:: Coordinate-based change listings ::
####

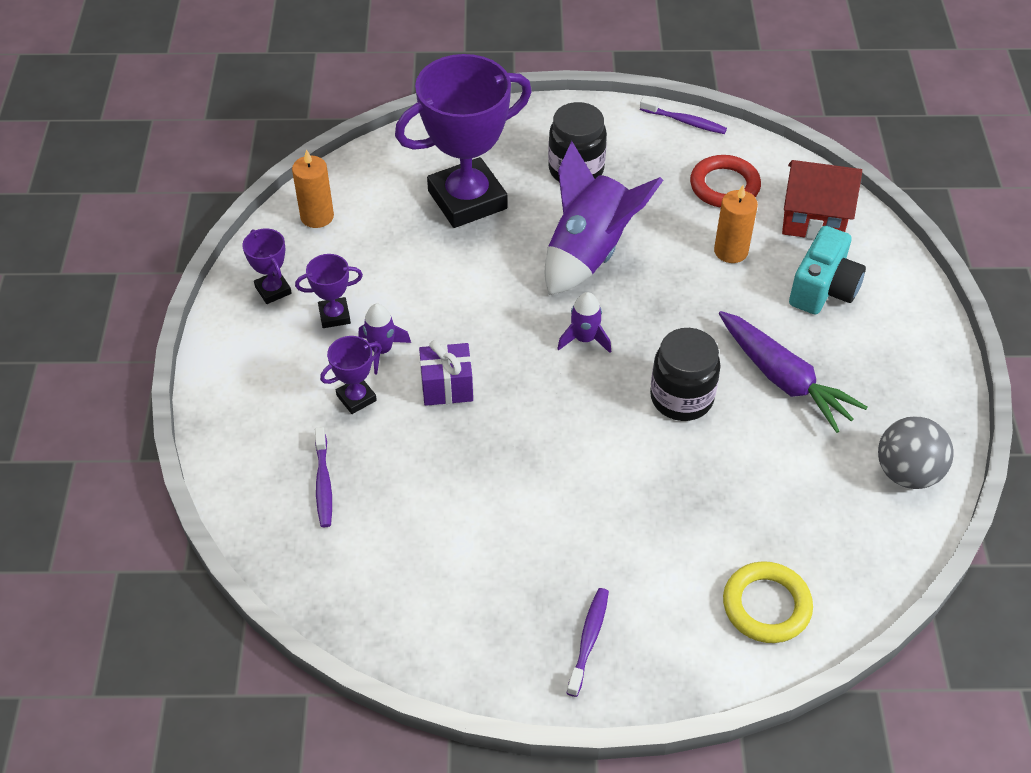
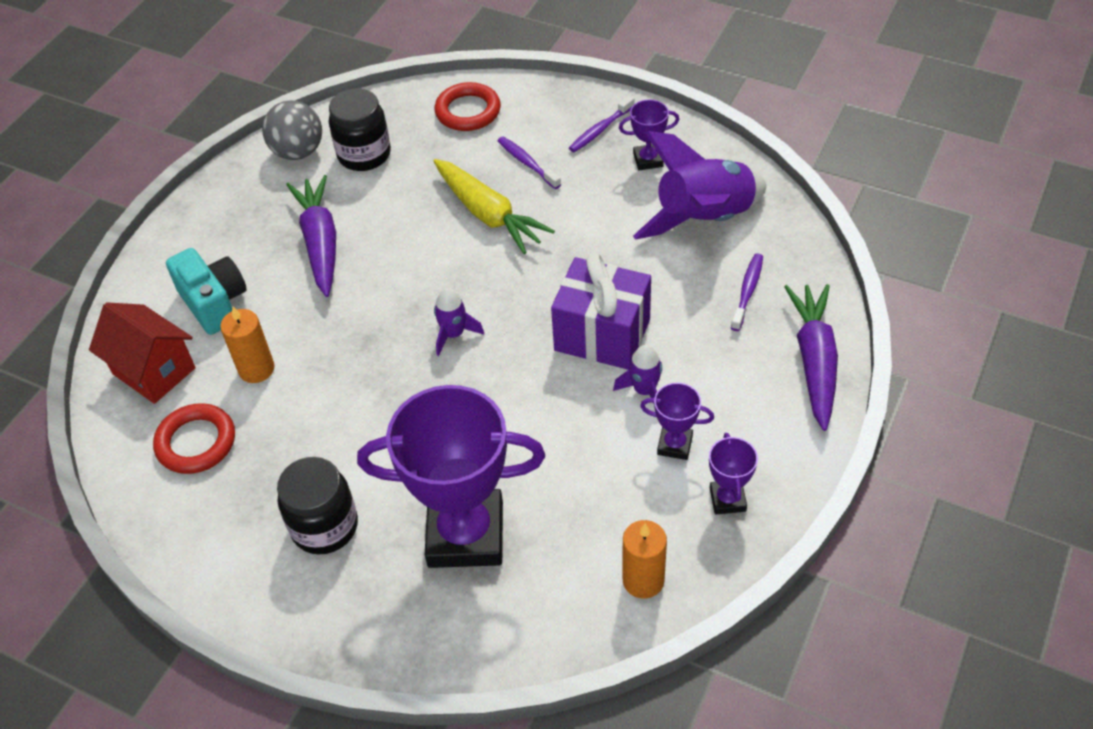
camera: 150 degrees left, 0 degrees up
(233, 433) = (814, 361): none -> purple carrot
(356, 398) = (688, 353): purple trophy -> purple trophy (648, 160)
(447, 387) = (602, 335): purple gift -> purple gift, size x1.67
(589, 252) = (386, 419): purple rocket -> purple rocket (704, 219)
(640, 473) = (488, 214): none -> yellow carrot
(681, 398) = (412, 257): black jar -> black jar (364, 155)
(685, 121) = (158, 544): purple toothbrush -> purple toothbrush (527, 163)
(766, 606) = (468, 111): yellow ring -> red ring
(823, 289) = (214, 303): turquoise camera -> turquoise camera turned 90 degrees clockwise

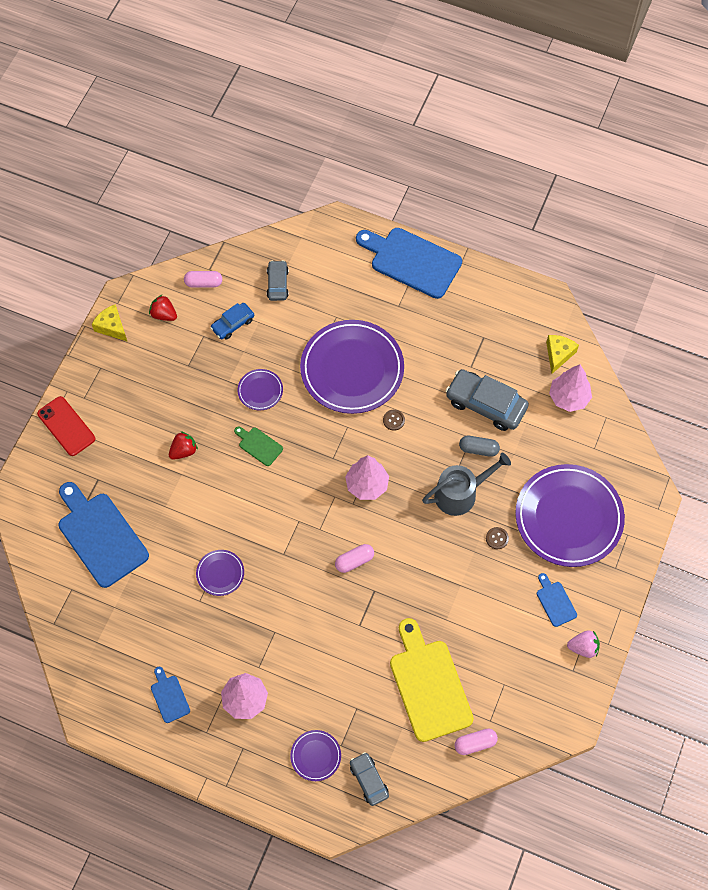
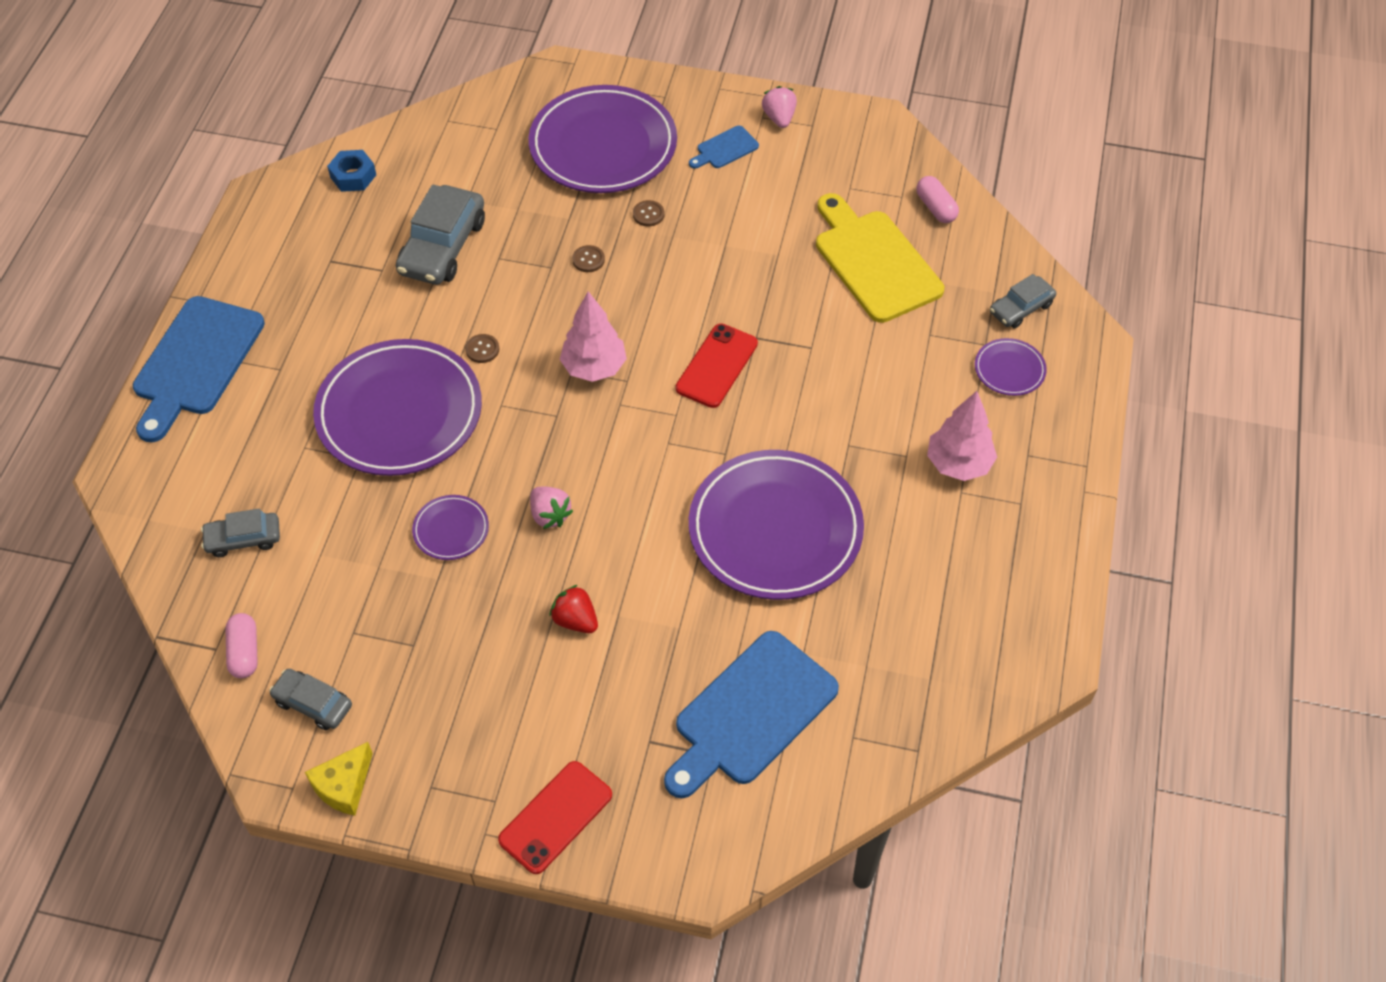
camera: 100 degrees left, 10 degrees down
(164, 314) = (313, 704): red strawberry -> grey car
(169, 697) = (984, 560): blue cutting board -> none
(220, 573) = (775, 529): purple plate -> purple plate, size x2.29
(233, 324) = (326, 592): blue car -> none
(259, 445) = (550, 515): green cutting board -> pink strawberry
(354, 561) = (717, 366): pink capsule -> red phone
(429, 685) = (874, 262): yellow cutting board -> yellow cutting board turned 90 degrees clockwise
(460, 493) = (588, 260): grey watering can -> brown button
(478, 449) = (516, 247): grey capsule -> none
(558, 354) = (353, 176): yellow cheese -> blue nut
(568, 398) = (422, 160): pink tree -> none

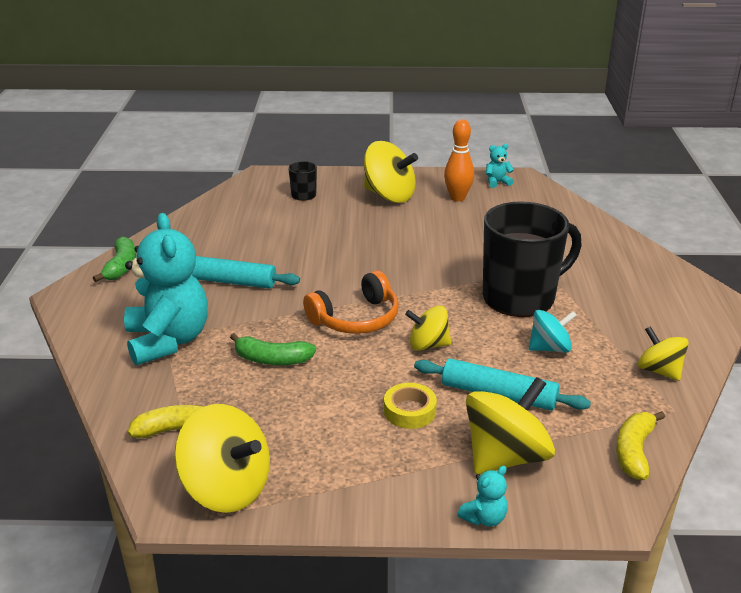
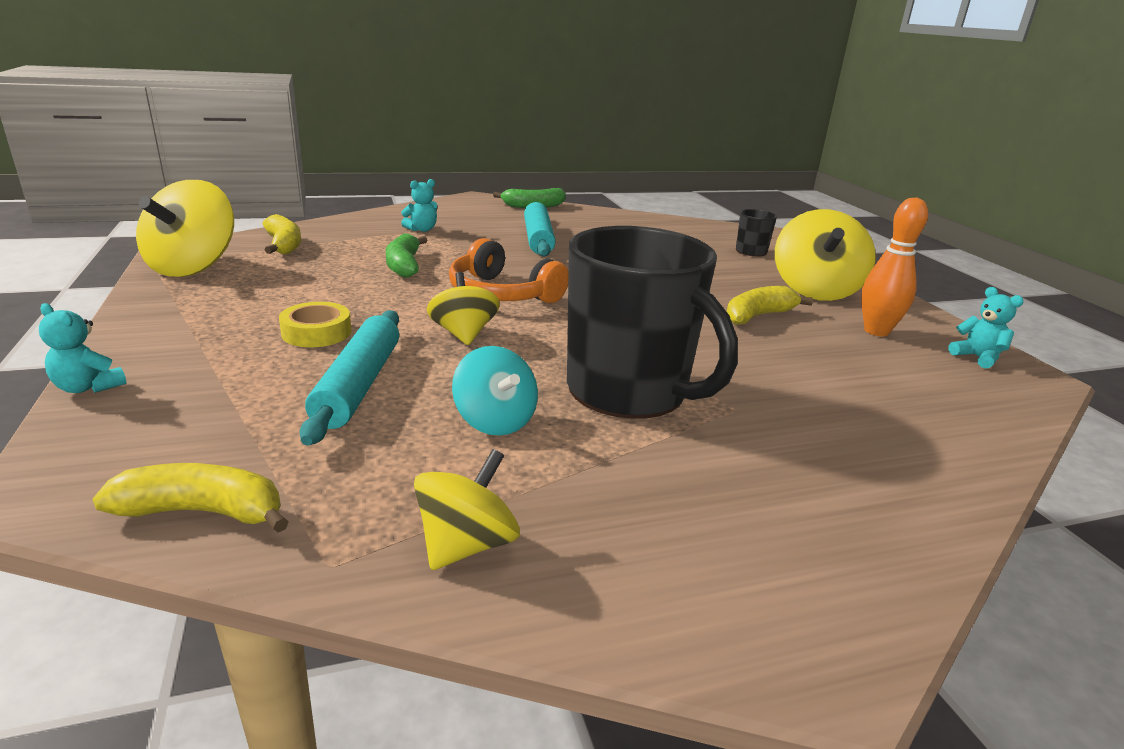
camera: 70 degrees right, 5 degrees down
(168, 341) = (422, 229): turquoise teddy bear -> turquoise teddy bear, size x0.41
(425, 228) = (758, 316): none -> yellow banana
(506, 457) = (213, 396): yellow spinning top -> none

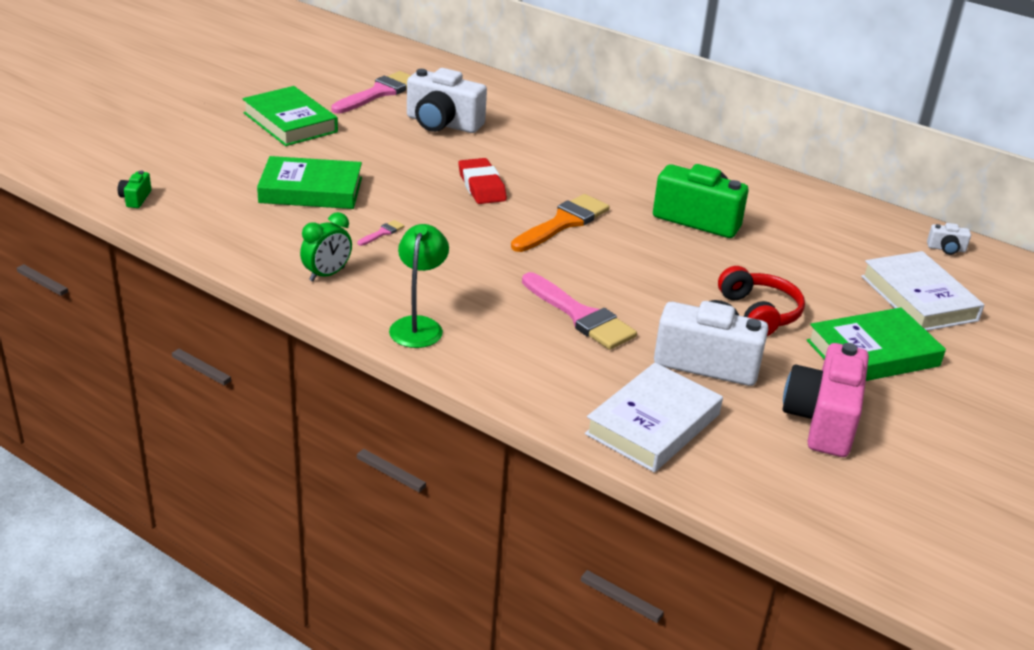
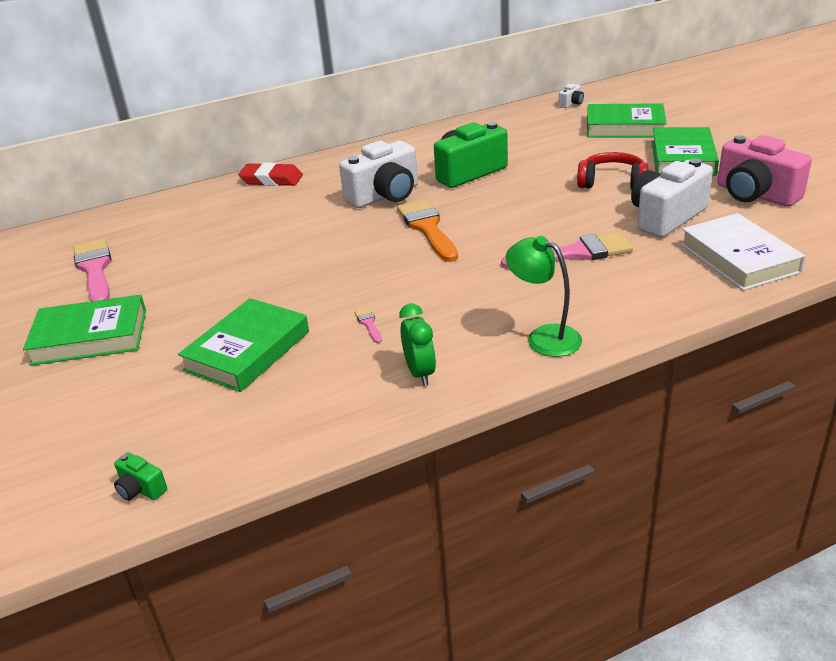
camera: 55 degrees left, 0 degrees up
(442, 124) = (198, 248): white camera -> white camera (385, 195)
(481, 186) = (332, 253): red eraser -> red eraser (271, 179)
(918, 298) = (625, 127): white book -> green book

####

:: EXERCISE REQUIREMENTS ::
In the data above, take the line with "(168, 341) = (422, 229): turquoise", the line with "(442, 124) = (198, 248): white", and every line between, and set them down exactly without pictures.

:: REPLY ::
(168, 341) = (422, 229): turquoise teddy bear -> turquoise teddy bear, size x0.41
(425, 228) = (758, 316): none -> yellow banana
(506, 457) = (213, 396): yellow spinning top -> none

camera: 55 degrees left, 0 degrees up
(442, 124) = (198, 248): white camera -> white camera (385, 195)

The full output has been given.